Repeat verbatim the lines of the data below, beginning with the line containing "(406, 130) = (158, 87): red" and continuing to the end.

» **Supplied material**:
--

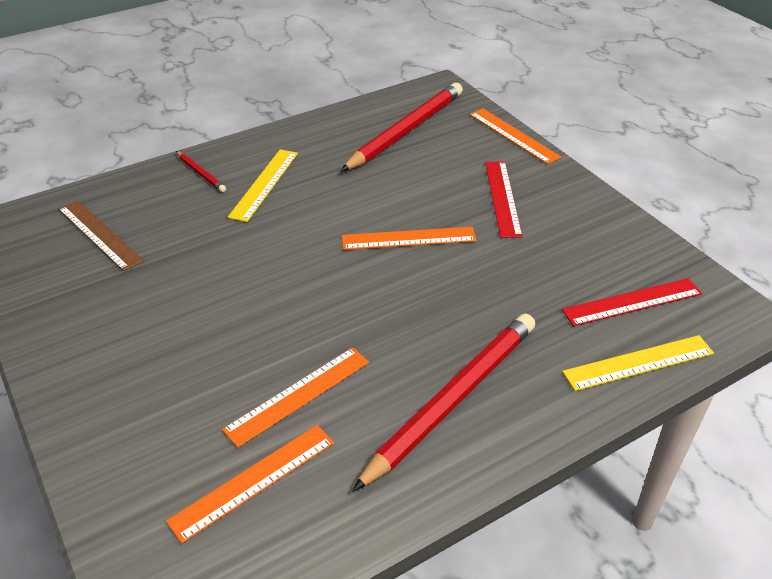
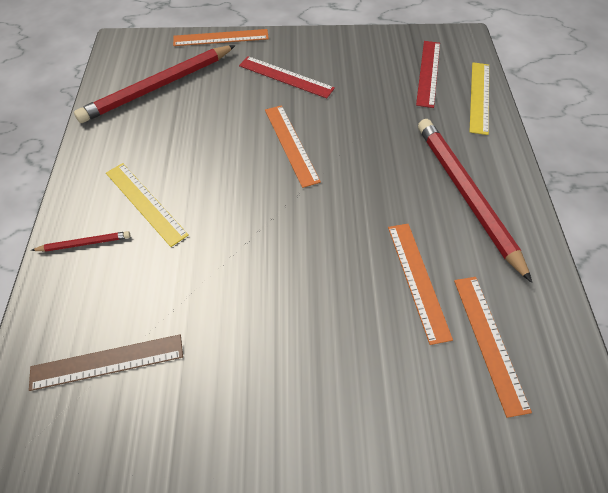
camera: 60 degrees left, 15 degrees up
(406, 130) = (158, 87): red pencil -> red pencil turned 105 degrees counterclockwise
(408, 238) = (291, 144): orange ruler -> orange ruler turned 45 degrees counterclockwise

--

» **Final answer**:
(406, 130) = (158, 87): red pencil -> red pencil turned 105 degrees counterclockwise
(408, 238) = (291, 144): orange ruler -> orange ruler turned 45 degrees counterclockwise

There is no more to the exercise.